-------- RECORDS SHOWN --------
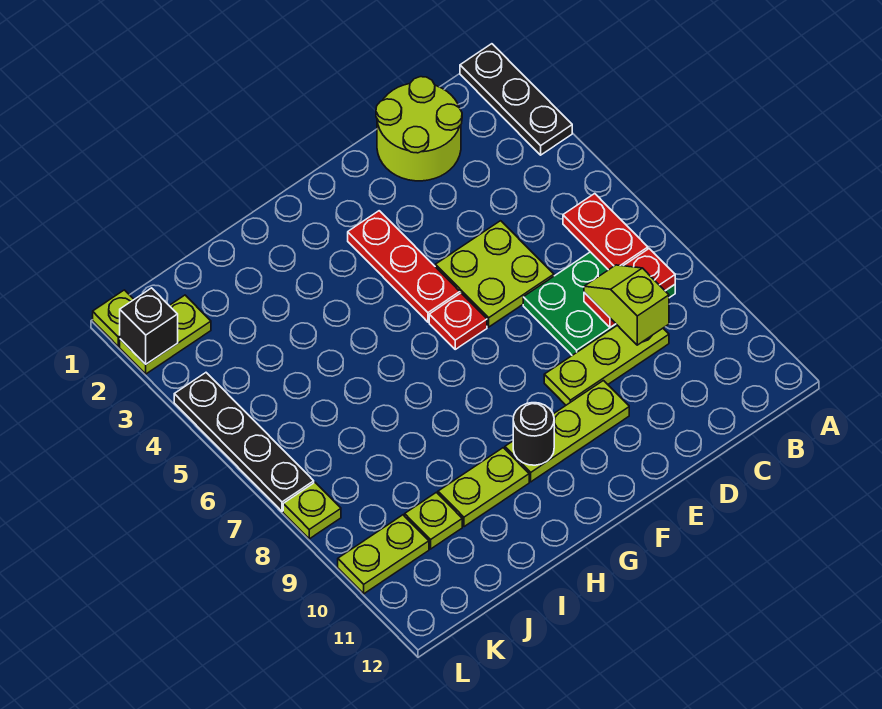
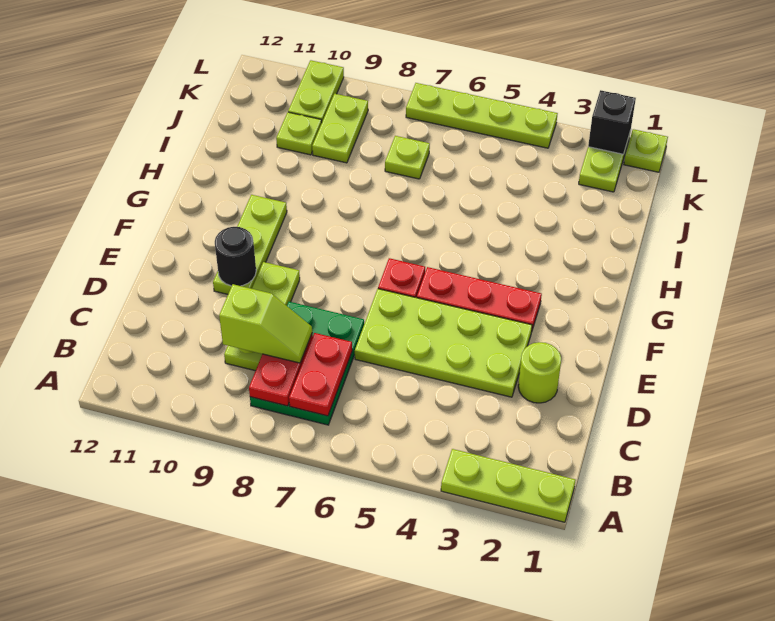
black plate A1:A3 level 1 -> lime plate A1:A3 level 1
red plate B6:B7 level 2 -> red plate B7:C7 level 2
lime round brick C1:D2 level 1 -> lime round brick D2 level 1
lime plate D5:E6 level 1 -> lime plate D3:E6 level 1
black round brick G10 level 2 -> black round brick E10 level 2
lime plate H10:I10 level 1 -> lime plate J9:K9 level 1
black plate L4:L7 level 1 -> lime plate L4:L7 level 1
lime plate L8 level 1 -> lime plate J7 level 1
--------
-------- RECORDS SHOWN --------
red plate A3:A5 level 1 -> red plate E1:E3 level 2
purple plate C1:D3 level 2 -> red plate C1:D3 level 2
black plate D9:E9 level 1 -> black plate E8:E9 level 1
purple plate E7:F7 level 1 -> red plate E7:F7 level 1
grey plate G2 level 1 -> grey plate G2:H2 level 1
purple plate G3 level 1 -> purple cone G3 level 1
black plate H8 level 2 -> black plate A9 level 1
--------
Give the exact lines, and only those, from the line containing "black plate A1:A3" through the line containing "lime plate L8" in the entries above.

black plate A1:A3 level 1 -> lime plate A1:A3 level 1
red plate B6:B7 level 2 -> red plate B7:C7 level 2
lime round brick C1:D2 level 1 -> lime round brick D2 level 1
lime plate D5:E6 level 1 -> lime plate D3:E6 level 1
black round brick G10 level 2 -> black round brick E10 level 2
lime plate H10:I10 level 1 -> lime plate J9:K9 level 1
black plate L4:L7 level 1 -> lime plate L4:L7 level 1
lime plate L8 level 1 -> lime plate J7 level 1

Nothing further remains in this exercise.